Please rewrite the listing from its beginning through the line containing "dashboard at center?", substituting "chrome side mirror" for each occurrence of "matte black view mirror" and leaving everything else unchanged.

Exercise material Start Marker

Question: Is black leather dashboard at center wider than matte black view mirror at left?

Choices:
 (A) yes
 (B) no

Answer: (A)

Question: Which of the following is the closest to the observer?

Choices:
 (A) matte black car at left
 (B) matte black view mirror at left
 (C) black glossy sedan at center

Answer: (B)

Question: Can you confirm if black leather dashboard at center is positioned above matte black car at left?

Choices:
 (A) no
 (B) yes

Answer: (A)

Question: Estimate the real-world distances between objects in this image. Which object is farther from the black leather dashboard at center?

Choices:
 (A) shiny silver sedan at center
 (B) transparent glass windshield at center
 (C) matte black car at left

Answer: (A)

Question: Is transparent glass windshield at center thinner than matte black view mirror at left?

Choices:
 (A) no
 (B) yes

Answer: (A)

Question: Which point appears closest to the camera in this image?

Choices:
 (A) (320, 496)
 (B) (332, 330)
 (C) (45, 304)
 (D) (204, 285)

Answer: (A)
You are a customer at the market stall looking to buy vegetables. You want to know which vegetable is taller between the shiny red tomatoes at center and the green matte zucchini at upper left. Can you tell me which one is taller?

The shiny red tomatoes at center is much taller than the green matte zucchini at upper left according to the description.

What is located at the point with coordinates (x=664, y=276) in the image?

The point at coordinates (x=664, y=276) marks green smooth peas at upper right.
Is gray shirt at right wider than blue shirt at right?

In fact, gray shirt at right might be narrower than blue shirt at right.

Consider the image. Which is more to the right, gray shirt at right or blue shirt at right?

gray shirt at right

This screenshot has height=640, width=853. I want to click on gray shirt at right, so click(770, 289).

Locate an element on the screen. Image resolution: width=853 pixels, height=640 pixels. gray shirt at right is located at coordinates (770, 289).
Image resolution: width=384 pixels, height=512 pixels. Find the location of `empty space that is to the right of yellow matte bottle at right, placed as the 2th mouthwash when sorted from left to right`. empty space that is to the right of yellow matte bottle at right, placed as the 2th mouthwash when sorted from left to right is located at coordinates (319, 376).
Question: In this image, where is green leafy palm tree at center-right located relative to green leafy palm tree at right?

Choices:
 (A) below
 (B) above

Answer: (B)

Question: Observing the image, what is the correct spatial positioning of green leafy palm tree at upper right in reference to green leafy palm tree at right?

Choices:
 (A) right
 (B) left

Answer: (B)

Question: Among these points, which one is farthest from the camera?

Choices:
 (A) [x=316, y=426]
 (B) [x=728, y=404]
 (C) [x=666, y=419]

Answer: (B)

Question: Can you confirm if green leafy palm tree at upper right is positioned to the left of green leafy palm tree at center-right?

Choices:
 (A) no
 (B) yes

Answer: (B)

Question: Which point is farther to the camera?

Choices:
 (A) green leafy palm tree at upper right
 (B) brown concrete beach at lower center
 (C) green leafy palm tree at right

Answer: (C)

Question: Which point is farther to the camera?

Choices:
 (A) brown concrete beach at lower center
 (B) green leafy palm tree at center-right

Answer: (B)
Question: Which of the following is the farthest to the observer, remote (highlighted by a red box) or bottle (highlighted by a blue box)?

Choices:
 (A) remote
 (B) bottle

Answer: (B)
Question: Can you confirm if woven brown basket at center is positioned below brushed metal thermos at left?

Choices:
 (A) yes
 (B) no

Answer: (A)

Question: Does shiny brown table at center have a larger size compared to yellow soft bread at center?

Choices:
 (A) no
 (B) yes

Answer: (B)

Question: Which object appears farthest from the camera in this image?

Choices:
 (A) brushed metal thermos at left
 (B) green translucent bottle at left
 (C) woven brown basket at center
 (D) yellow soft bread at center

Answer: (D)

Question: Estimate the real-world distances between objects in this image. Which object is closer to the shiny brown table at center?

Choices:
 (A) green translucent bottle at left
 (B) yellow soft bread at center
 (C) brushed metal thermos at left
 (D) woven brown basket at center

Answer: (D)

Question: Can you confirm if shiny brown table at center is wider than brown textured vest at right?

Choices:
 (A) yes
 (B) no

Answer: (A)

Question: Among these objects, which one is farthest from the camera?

Exercise material End Marker

● **Final answer**:
Question: Is black leather dashboard at center wider than chrome side mirror at left?

Choices:
 (A) yes
 (B) no

Answer: (A)

Question: Which of the following is the closest to the observer?

Choices:
 (A) matte black car at left
 (B) chrome side mirror at left
 (C) black glossy sedan at center

Answer: (B)

Question: Can you confirm if black leather dashboard at center is positioned above matte black car at left?

Choices:
 (A) no
 (B) yes

Answer: (A)

Question: Estimate the real-world distances between objects in this image. Which object is farther from the black leather dashboard at center?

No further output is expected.